> _RECORD EXTRACTS_:
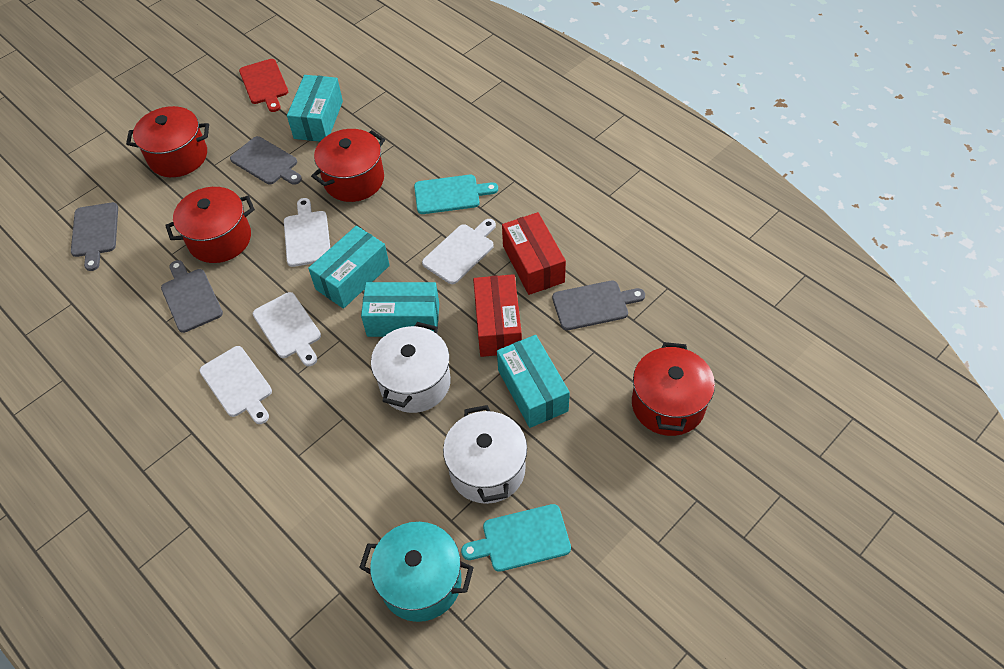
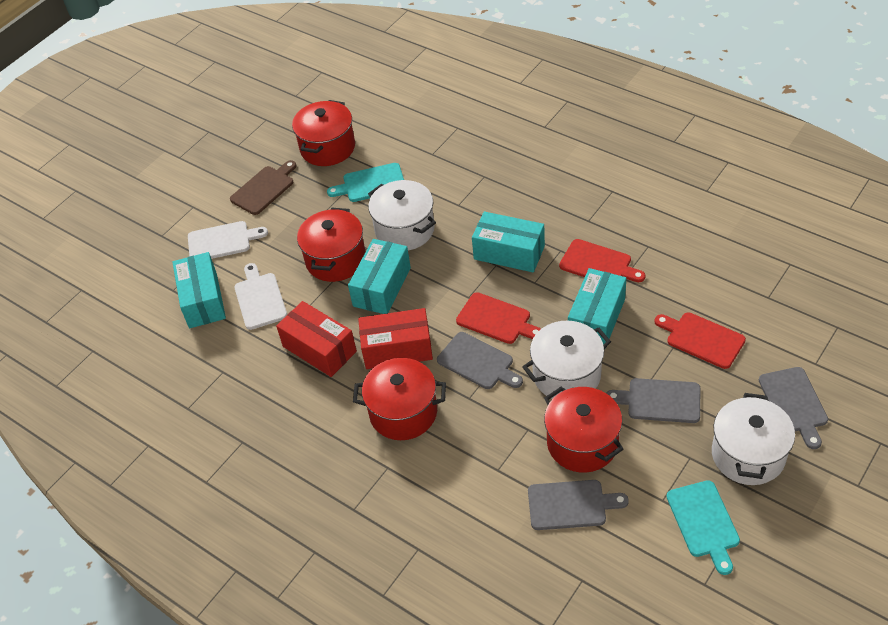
brown cutting board: 0 -> 1
red cutting board: 1 -> 3
turquoise pot: 1 -> 0
white cutting board: 4 -> 2
white pot: 2 -> 3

> _TASK TO COMPLETE_:
Everything in the material must be duplicated exactly, except the pictures.

> _RESPONSE AREA_:
brown cutting board: 0 -> 1
red cutting board: 1 -> 3
turquoise pot: 1 -> 0
white cutting board: 4 -> 2
white pot: 2 -> 3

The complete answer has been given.